=== Begin Enclosure ===

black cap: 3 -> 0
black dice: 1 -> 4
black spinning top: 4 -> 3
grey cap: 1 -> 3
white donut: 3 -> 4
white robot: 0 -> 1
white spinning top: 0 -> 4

=== End Enclosure ===

*Description of the task*
Lines that hold "white" are the ones to copy, so pick each out from the data.

*Solution to the problem*
white donut: 3 -> 4
white robot: 0 -> 1
white spinning top: 0 -> 4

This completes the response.